> _TASK TO COMPLETE_
Read through the entries below and copy each line where "grey" turns up.
---------------
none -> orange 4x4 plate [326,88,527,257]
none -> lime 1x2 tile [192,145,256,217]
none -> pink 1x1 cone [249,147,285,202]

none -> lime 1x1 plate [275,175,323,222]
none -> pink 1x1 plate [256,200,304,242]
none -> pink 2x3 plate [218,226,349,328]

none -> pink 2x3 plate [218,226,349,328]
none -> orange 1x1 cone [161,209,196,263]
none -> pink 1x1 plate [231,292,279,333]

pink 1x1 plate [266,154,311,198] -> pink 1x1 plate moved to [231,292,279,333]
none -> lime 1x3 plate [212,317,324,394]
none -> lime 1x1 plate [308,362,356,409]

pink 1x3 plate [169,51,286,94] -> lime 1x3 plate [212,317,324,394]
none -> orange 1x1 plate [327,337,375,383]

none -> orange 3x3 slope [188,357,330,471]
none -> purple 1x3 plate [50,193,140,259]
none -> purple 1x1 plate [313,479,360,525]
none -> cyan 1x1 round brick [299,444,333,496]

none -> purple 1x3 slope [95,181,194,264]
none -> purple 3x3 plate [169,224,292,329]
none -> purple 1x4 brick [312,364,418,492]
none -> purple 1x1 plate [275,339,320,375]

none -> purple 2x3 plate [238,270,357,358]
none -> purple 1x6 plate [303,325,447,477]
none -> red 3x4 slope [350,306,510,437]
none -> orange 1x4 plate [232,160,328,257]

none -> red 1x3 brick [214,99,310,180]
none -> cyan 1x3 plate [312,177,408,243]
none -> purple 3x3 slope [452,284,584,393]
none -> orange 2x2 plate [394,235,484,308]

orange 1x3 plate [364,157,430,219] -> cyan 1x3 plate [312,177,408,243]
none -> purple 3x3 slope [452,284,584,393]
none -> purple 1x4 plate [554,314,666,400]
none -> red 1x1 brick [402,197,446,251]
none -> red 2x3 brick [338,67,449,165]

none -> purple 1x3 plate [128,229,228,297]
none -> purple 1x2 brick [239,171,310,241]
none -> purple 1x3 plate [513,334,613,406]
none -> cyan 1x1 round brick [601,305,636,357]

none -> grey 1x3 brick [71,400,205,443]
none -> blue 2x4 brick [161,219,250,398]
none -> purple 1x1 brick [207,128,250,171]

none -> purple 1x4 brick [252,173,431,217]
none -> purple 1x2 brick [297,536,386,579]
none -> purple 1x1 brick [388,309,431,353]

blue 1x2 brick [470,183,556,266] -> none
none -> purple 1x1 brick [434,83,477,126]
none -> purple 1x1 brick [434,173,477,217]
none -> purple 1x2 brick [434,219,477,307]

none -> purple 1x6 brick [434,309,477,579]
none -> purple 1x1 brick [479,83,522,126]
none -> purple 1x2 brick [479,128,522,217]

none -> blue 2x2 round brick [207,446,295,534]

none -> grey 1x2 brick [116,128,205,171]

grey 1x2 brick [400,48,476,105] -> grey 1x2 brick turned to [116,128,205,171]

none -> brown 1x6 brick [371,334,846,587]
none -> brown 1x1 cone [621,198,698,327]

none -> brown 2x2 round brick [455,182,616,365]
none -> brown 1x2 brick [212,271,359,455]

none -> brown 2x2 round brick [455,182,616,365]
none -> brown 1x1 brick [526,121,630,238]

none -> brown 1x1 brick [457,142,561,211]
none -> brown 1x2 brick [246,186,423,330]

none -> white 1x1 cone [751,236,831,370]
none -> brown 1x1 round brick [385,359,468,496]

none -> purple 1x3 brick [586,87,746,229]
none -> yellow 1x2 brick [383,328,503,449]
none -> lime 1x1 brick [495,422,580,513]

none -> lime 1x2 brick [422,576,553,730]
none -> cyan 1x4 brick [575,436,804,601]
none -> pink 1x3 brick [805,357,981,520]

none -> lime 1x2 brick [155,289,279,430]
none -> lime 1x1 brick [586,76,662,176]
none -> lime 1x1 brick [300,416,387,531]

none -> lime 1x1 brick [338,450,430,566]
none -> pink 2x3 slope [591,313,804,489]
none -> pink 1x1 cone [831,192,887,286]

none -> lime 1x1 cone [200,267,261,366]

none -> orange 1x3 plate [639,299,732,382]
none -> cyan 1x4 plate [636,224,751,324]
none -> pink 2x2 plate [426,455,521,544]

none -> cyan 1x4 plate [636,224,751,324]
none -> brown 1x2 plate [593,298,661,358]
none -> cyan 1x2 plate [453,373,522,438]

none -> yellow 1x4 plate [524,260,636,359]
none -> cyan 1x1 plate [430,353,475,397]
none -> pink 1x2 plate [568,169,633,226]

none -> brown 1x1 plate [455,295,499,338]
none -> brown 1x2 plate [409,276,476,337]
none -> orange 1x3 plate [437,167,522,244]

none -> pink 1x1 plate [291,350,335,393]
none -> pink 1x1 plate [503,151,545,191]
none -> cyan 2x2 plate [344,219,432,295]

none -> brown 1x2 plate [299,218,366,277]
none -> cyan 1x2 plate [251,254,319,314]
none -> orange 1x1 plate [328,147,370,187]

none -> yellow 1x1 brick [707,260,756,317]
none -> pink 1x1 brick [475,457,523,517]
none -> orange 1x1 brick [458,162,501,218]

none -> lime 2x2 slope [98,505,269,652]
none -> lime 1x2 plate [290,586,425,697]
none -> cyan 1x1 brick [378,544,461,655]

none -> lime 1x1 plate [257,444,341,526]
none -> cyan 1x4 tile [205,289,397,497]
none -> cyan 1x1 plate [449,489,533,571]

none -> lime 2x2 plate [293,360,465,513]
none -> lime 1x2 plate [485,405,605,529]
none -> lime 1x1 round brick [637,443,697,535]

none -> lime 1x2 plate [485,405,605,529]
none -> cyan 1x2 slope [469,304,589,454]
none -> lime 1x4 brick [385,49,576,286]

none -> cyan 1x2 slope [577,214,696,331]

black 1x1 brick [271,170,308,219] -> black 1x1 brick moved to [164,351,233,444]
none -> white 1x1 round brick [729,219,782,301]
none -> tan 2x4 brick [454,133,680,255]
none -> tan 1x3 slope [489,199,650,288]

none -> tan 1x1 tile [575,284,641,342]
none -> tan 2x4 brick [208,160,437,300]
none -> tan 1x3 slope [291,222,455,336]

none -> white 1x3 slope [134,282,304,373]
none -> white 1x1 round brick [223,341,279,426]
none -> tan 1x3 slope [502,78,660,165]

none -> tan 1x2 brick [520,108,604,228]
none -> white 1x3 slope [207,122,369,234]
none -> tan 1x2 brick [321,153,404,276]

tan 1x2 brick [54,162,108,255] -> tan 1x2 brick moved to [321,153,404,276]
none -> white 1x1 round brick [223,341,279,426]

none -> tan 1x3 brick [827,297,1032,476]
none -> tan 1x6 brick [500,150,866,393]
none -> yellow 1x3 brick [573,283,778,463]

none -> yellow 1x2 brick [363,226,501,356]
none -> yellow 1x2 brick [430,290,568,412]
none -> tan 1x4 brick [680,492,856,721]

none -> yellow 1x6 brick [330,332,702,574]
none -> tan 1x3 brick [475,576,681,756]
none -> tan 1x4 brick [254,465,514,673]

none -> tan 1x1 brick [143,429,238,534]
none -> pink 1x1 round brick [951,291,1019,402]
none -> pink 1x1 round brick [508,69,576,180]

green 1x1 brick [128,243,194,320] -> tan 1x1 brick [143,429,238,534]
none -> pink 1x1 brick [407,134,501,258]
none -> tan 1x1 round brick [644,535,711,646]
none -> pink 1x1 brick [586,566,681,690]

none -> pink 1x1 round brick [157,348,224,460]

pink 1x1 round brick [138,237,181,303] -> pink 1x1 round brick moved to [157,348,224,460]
---------------
> _SOLUTION FOR THIS EXERCISE_
none -> grey 1x3 brick [71,400,205,443]
none -> grey 1x2 brick [116,128,205,171]
grey 1x2 brick [400,48,476,105] -> grey 1x2 brick turned to [116,128,205,171]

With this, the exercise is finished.